§ Work order:
Copy all records exactly, excluding images.
────
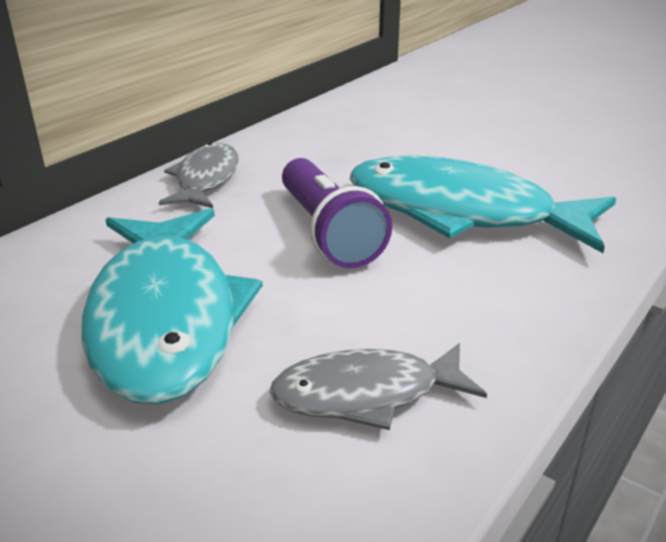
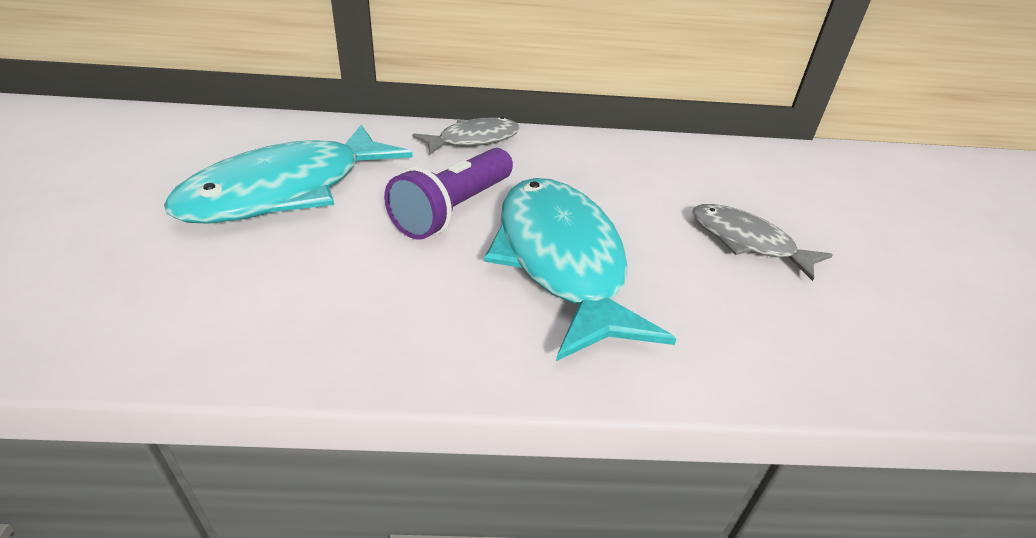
camera: 50 degrees right, 5 degrees up
grey fish [269,343,487,430] -> grey fish moved to [692,204,833,281]

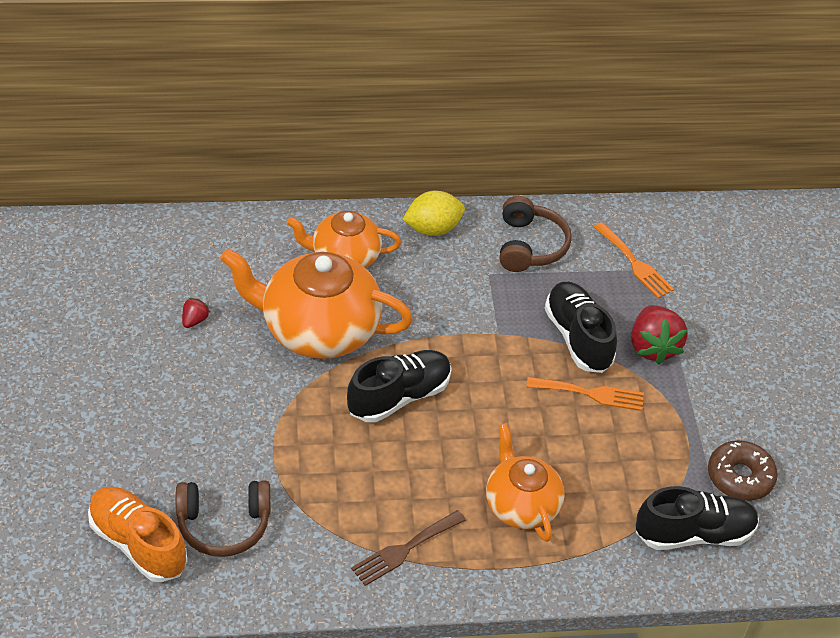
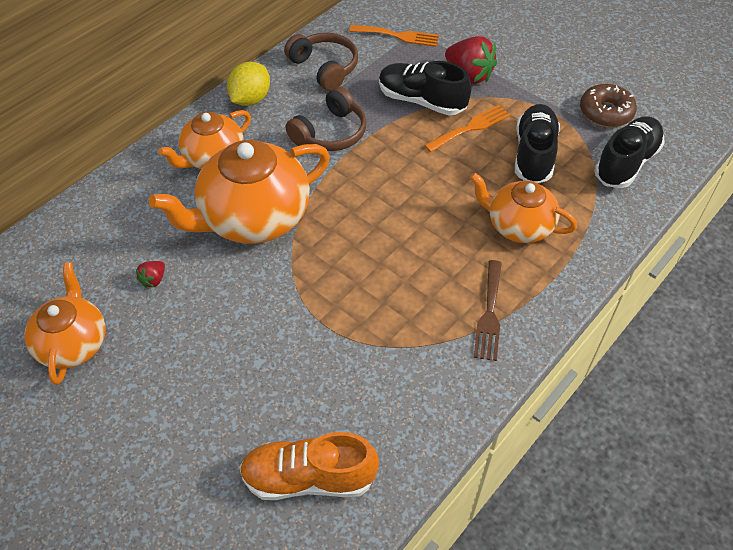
camera: 40 degrees left, 5 degrees up
brown headphones [175,480,270,557] -> brown headphones moved to [286,86,367,151]
red strawberry [182,298,210,328] -> red strawberry turned 135 degrees counterclockwise [136,261,165,288]
black shoe [347,350,452,423] -> black shoe moved to [515,104,560,183]
none -> orange teapot [24,262,106,385]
────
§ Response box:
camera: 50 degrees right, 5 degrees up
grey fish [269,343,487,430] -> grey fish moved to [692,204,833,281]

camera: 40 degrees left, 5 degrees up
brown headphones [175,480,270,557] -> brown headphones moved to [286,86,367,151]
red strawberry [182,298,210,328] -> red strawberry turned 135 degrees counterclockwise [136,261,165,288]
black shoe [347,350,452,423] -> black shoe moved to [515,104,560,183]
none -> orange teapot [24,262,106,385]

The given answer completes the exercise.